EXERCISE DESCRIPTION:
Could you please reproduce all the records below exactly, leaving out the images?

EXTRACTED INFORMATION:
*** Begin section ***
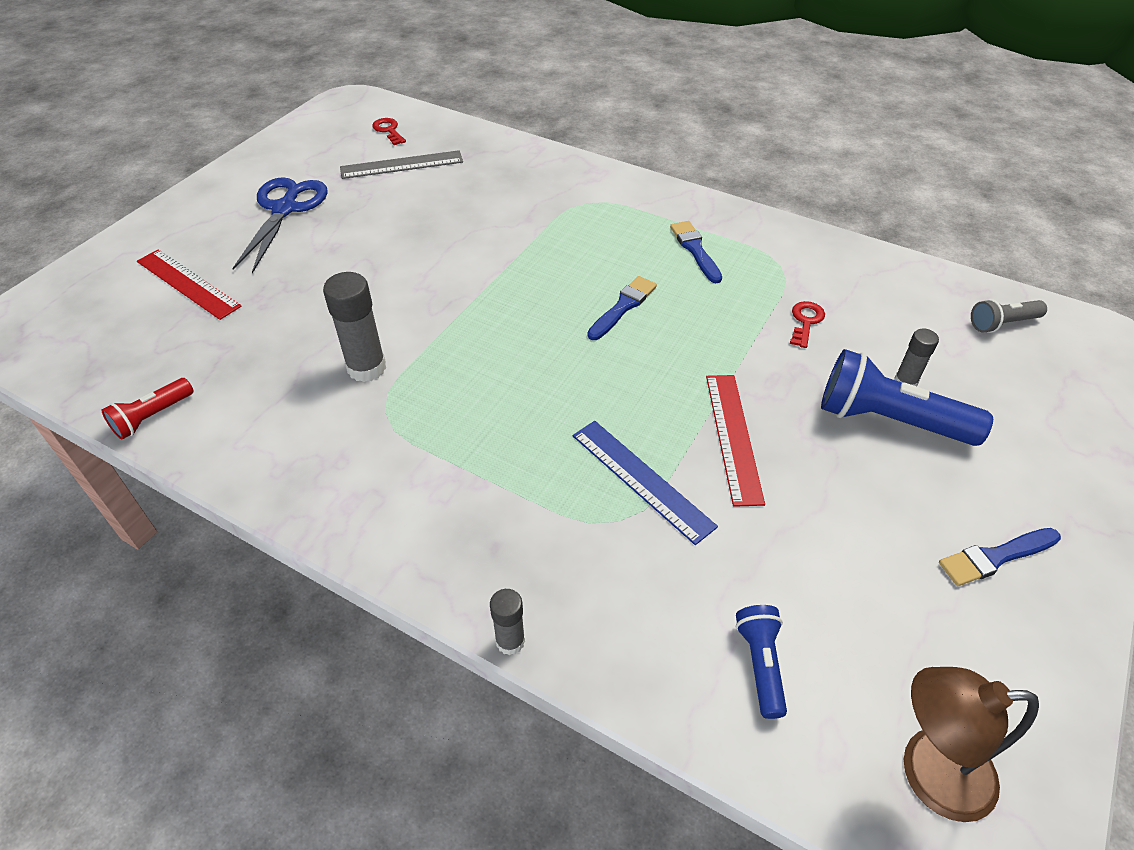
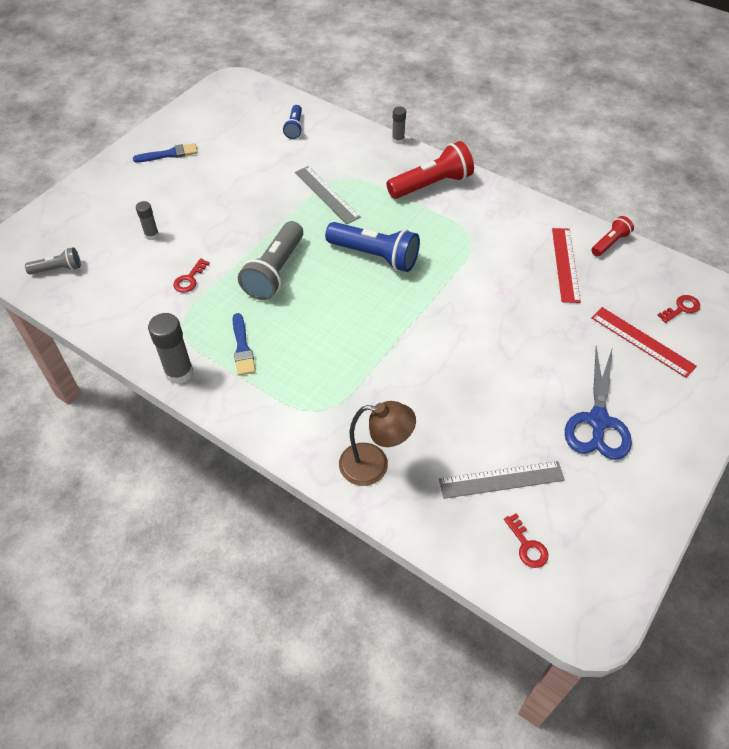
camera: 175 degrees left, 5 degrees up
(105, 325) = (681, 308): none -> red key
(366, 368) = (488, 265): grey glue stick -> grey glue stick (179, 372)
(441, 517) = (432, 184): none -> red flashlight
(623, 307) = (312, 299): blue brush -> none
(641, 479) = (326, 194): blue ruler -> grey ruler
(688, 339) = (275, 272): none -> grey flashlight
(733, 437) = (269, 212): red ruler -> red ruler (565, 264)
(888, 420) = (177, 215): blue flashlight -> blue flashlight (375, 256)
(928, 772) = (246, 99): brown lamp -> brown lamp (374, 465)

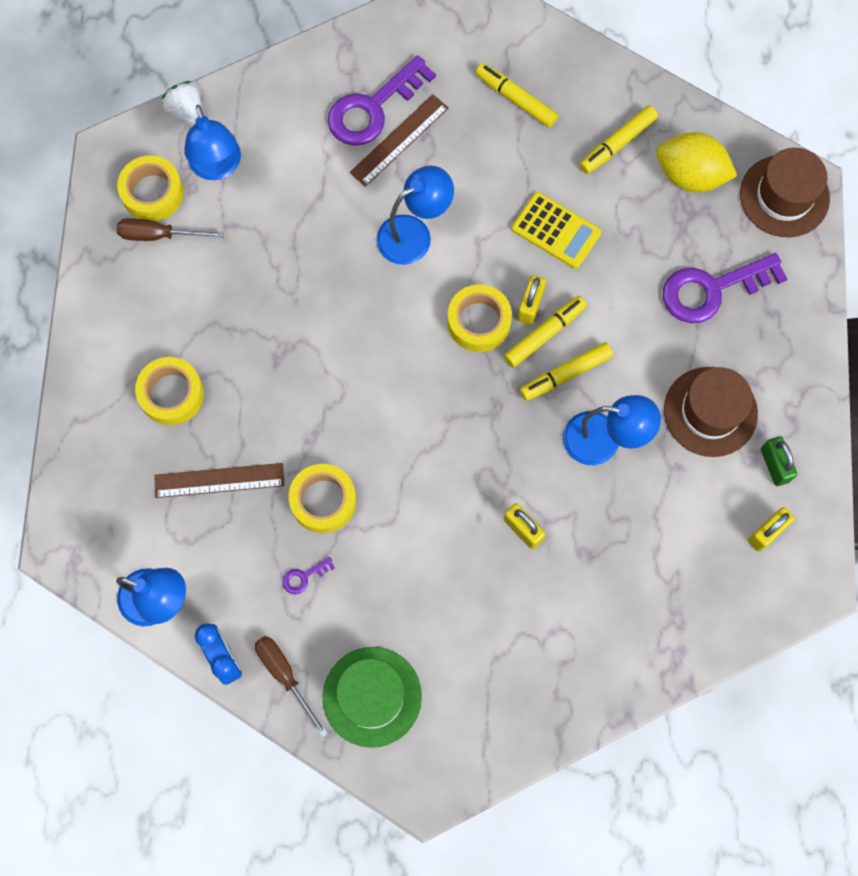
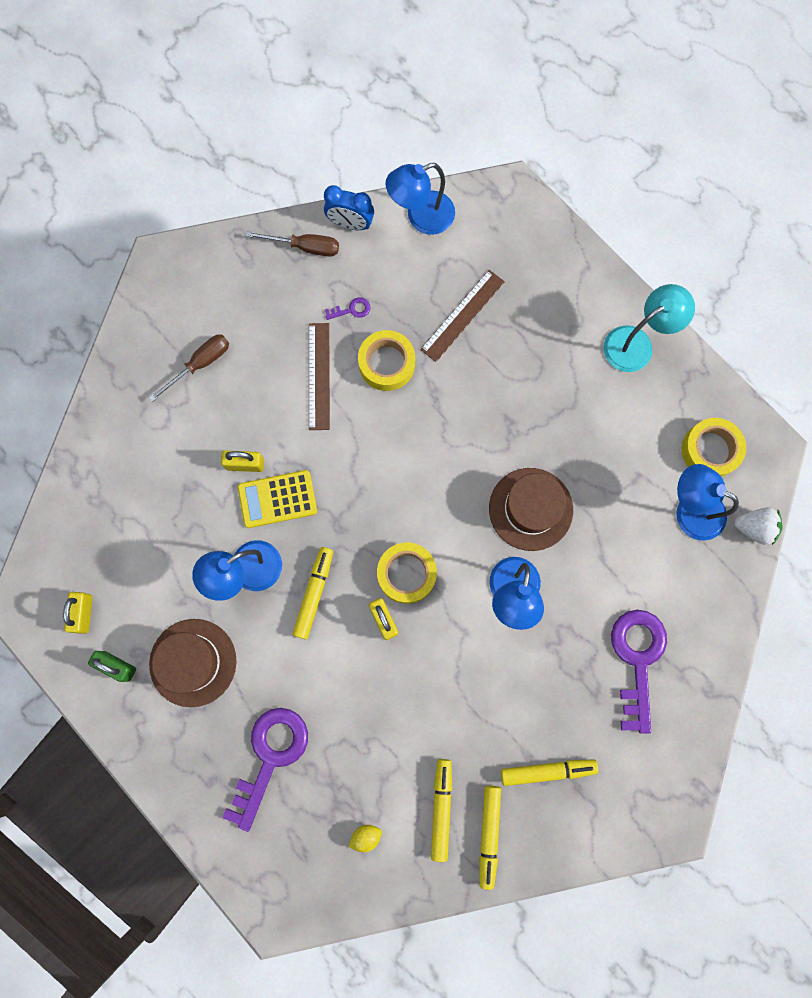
camera: 135 degrees right, 5 degrees up
(110, 322) = (636, 343): none -> turquoise lamp
(158, 235) = (673, 427): brown screwdriver -> brown screwdriver (200, 364)
(172, 394) = (549, 337): yellow tape -> none
(304, 577) = (351, 310): purple key -> purple key turned 60 degrees clockwise
(372, 696) = (242, 282): green hat -> none
(399, 140) = (594, 653): brown ruler -> brown ruler (319, 376)
(544, 334) = (354, 608): yellow marker -> yellow marker (489, 834)
(556, 231) = (419, 693): yellow calculator -> yellow calculator (277, 499)
(690, 175) = (366, 836): yellow lemon -> yellow lemon, size x0.43
(784, 196) = (282, 888): brown hat -> brown hat (530, 509)

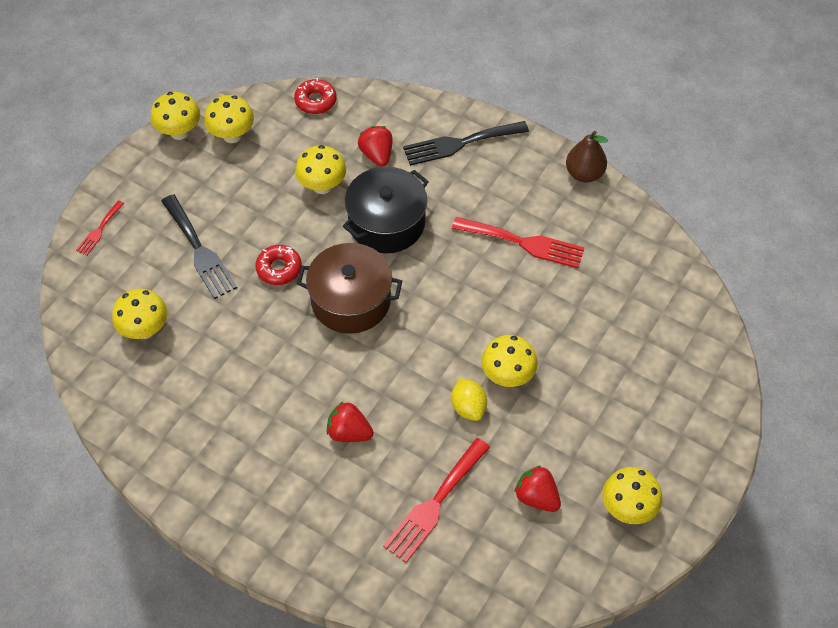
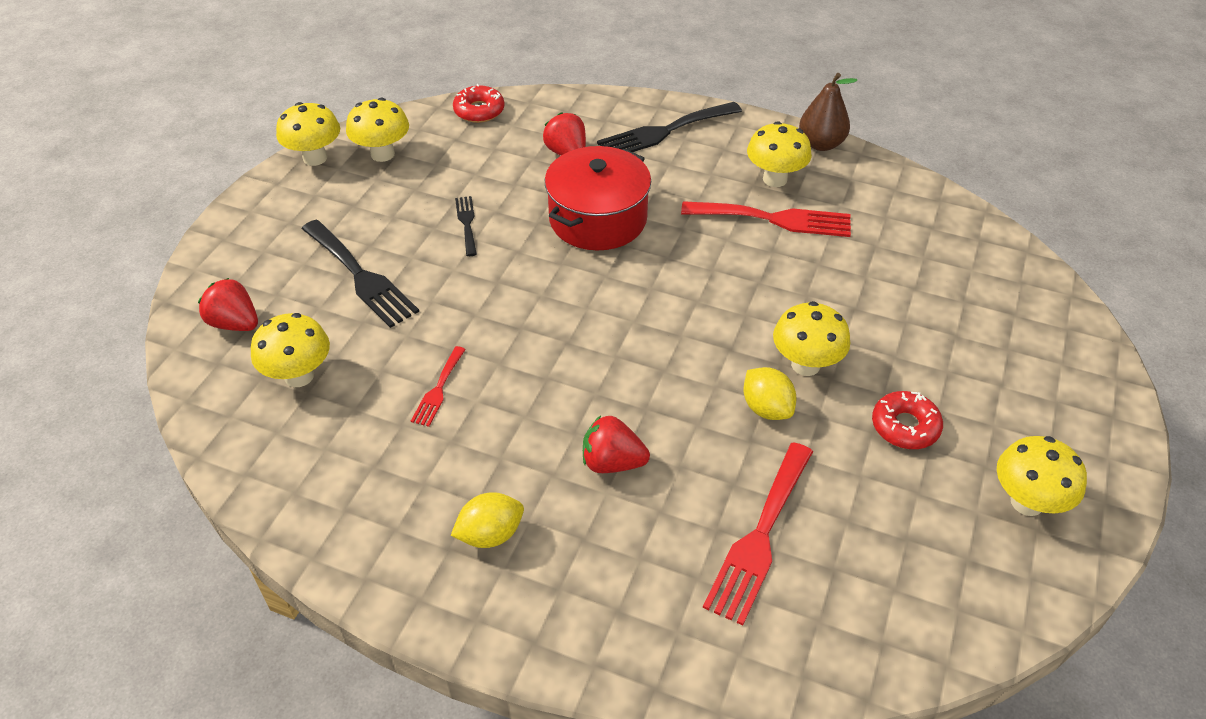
camera: 10 degrees left, 10 degrees down
(99, 230) = (222, 271): red fork -> red fork (438, 389)
(256, 472) = (490, 534): none -> yellow lemon
(279, 268) = (471, 283): red donut -> red donut (905, 426)
(286, 212) = (466, 223): none -> black fork
(322, 186) = (507, 191): yellow mushroom -> yellow mushroom (775, 179)
(351, 301) = (574, 307): brown pot -> none
(386, 223) = (598, 219): black pot -> red pot
(537, 497) = (898, 506): red strawberry -> red strawberry (235, 323)

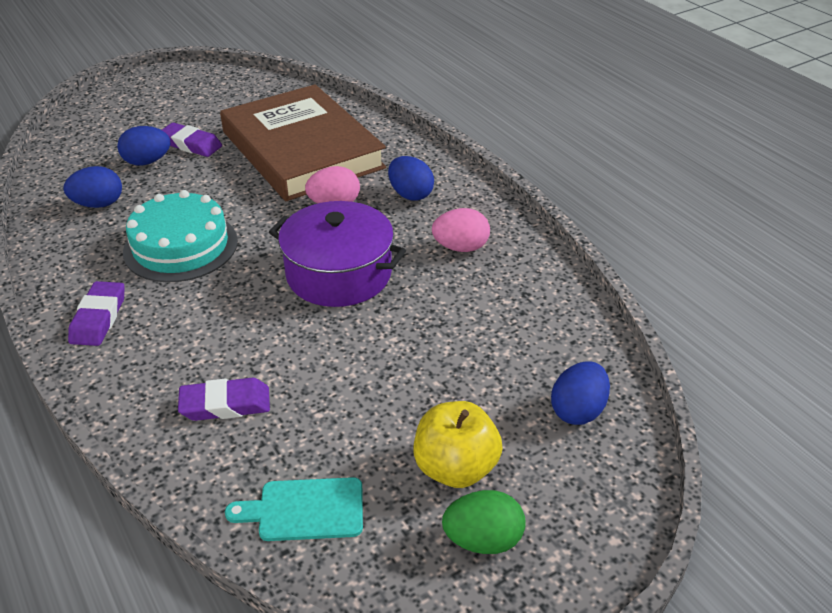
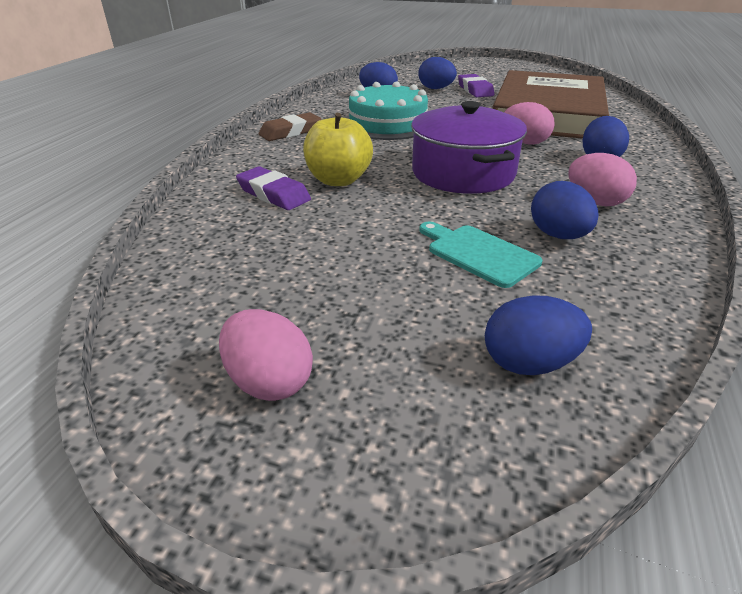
camera: 50 degrees right, 5 degrees down
(99, 318) = (290, 132): purple eraser -> brown eraser
(305, 510) = (207, 268): turquoise cutting board -> turquoise cutting board (479, 253)
(455, 468) = (341, 320): yellow apple -> yellow apple (338, 180)
(478, 298) = (558, 235): none -> blue egg
(483, 540) = (269, 382): green egg -> pink egg

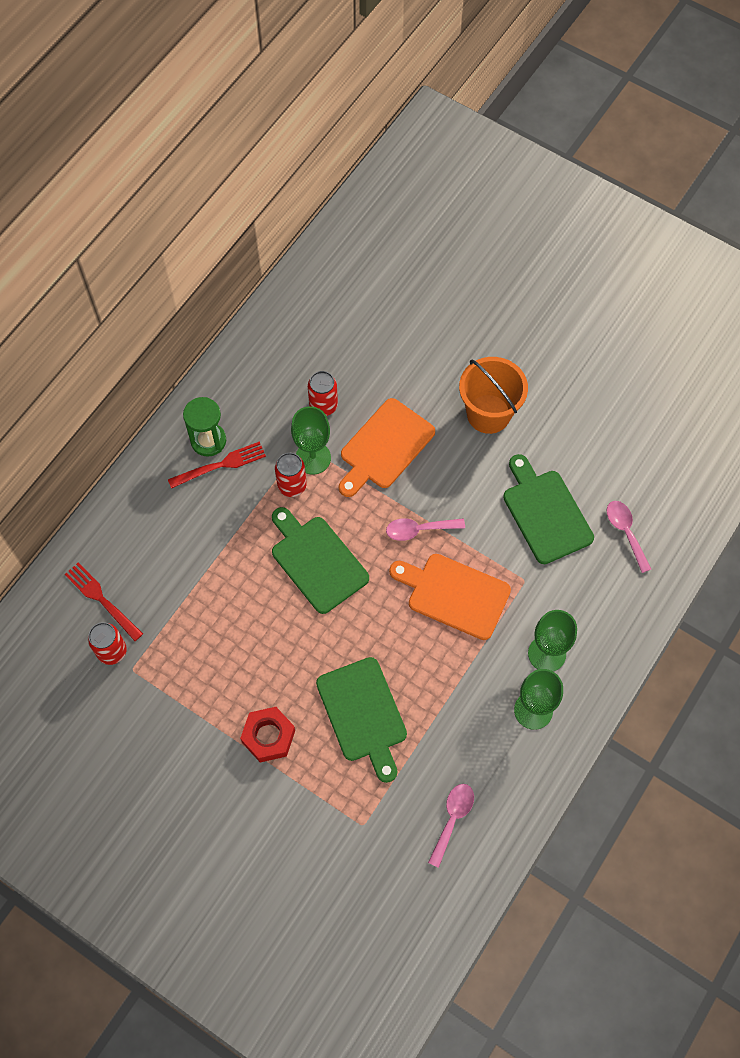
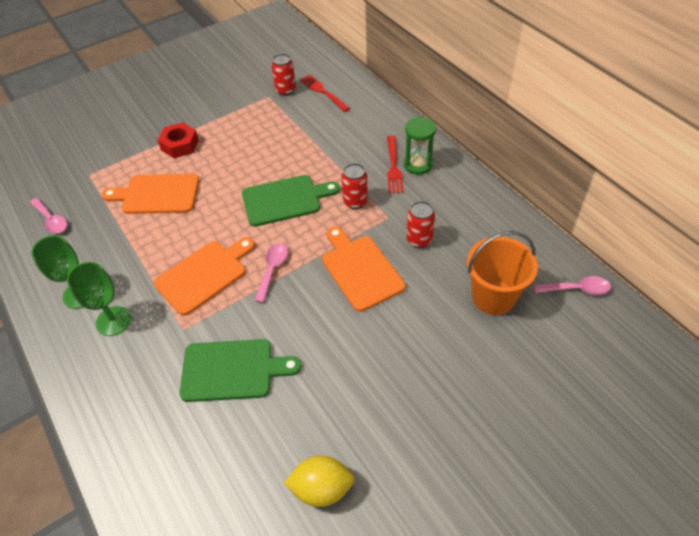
camera: 115 degrees right, 15 degrees down
(102, 600) = (323, 92): red fork -> red fork turned 105 degrees counterclockwise
(313, 458) = (373, 220): green goblet -> none
(363, 714) = (157, 194): green cutting board -> orange cutting board
(488, 414) = (356, 361): orange bucket -> orange bucket (493, 297)
(610, 398) = (321, 488): none -> yellow lemon
(625, 532) = (172, 433): pink spoon -> pink spoon (576, 289)

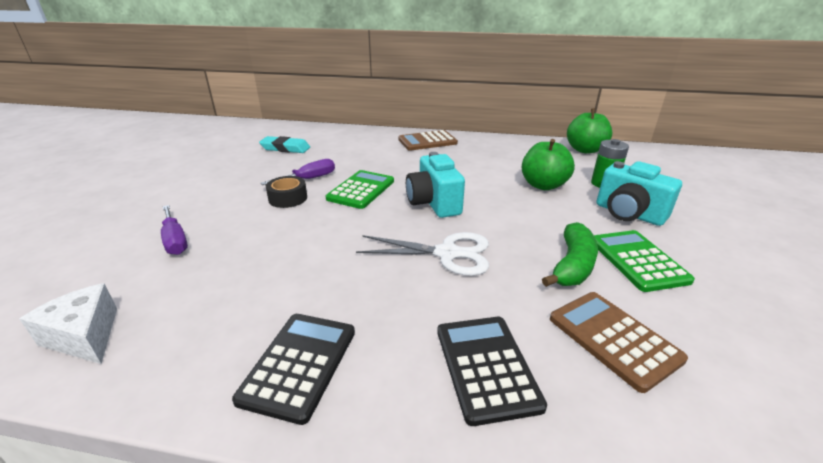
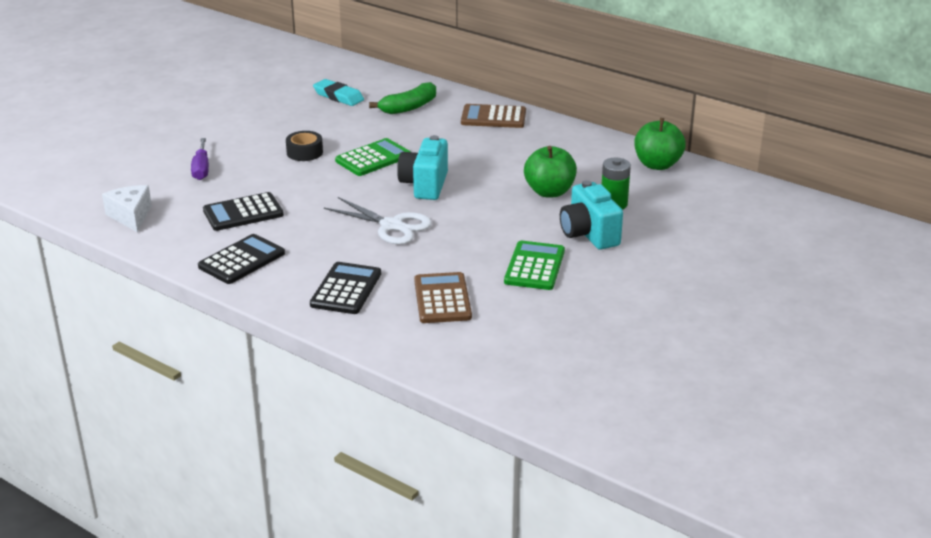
camera: 25 degrees right, 0 degrees up
(258, 284) = (243, 213): none -> black calculator
(309, 179) = (336, 137): purple screwdriver -> none
(572, 265) = (477, 257): green banana -> green banana (409, 107)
*** End section ***
RESPONSE:
camera: 175 degrees left, 5 degrees up
(105, 325) = (681, 308): none -> red key
(366, 368) = (488, 265): grey glue stick -> grey glue stick (179, 372)
(441, 517) = (432, 184): none -> red flashlight
(623, 307) = (312, 299): blue brush -> none
(641, 479) = (326, 194): blue ruler -> grey ruler
(688, 339) = (275, 272): none -> grey flashlight
(733, 437) = (269, 212): red ruler -> red ruler (565, 264)
(888, 420) = (177, 215): blue flashlight -> blue flashlight (375, 256)
(928, 772) = (246, 99): brown lamp -> brown lamp (374, 465)

camera: 135 degrees right, 5 degrees up
(110, 322) = (636, 343): none -> turquoise lamp
(158, 235) = (673, 427): brown screwdriver -> brown screwdriver (200, 364)
(172, 394) = (549, 337): yellow tape -> none
(304, 577) = (351, 310): purple key -> purple key turned 60 degrees clockwise
(372, 696) = (242, 282): green hat -> none
(399, 140) = (594, 653): brown ruler -> brown ruler (319, 376)
(544, 334) = (354, 608): yellow marker -> yellow marker (489, 834)
(556, 231) = (419, 693): yellow calculator -> yellow calculator (277, 499)
(690, 175) = (366, 836): yellow lemon -> yellow lemon, size x0.43
(784, 196) = (282, 888): brown hat -> brown hat (530, 509)

camera: 10 degrees left, 10 degrees down
(99, 230) = (222, 271): red fork -> red fork (438, 389)
(256, 472) = (490, 534): none -> yellow lemon
(279, 268) = (471, 283): red donut -> red donut (905, 426)
(286, 212) = (466, 223): none -> black fork
(322, 186) = (507, 191): yellow mushroom -> yellow mushroom (775, 179)
(351, 301) = (574, 307): brown pot -> none
(386, 223) = (598, 219): black pot -> red pot
(537, 497) = (898, 506): red strawberry -> red strawberry (235, 323)

camera: 50 degrees right, 5 degrees down
(99, 318) = (290, 132): purple eraser -> brown eraser
(305, 510) = (207, 268): turquoise cutting board -> turquoise cutting board (479, 253)
(455, 468) = (341, 320): yellow apple -> yellow apple (338, 180)
(478, 298) = (558, 235): none -> blue egg
(483, 540) = (269, 382): green egg -> pink egg

camera: 115 degrees right, 15 degrees down
(102, 600) = (323, 92): red fork -> red fork turned 105 degrees counterclockwise
(313, 458) = (373, 220): green goblet -> none
(363, 714) = (157, 194): green cutting board -> orange cutting board
(488, 414) = (356, 361): orange bucket -> orange bucket (493, 297)
(610, 398) = (321, 488): none -> yellow lemon
(625, 532) = (172, 433): pink spoon -> pink spoon (576, 289)

camera: 25 degrees right, 0 degrees up
(258, 284) = (243, 213): none -> black calculator
(309, 179) = (336, 137): purple screwdriver -> none
(572, 265) = (477, 257): green banana -> green banana (409, 107)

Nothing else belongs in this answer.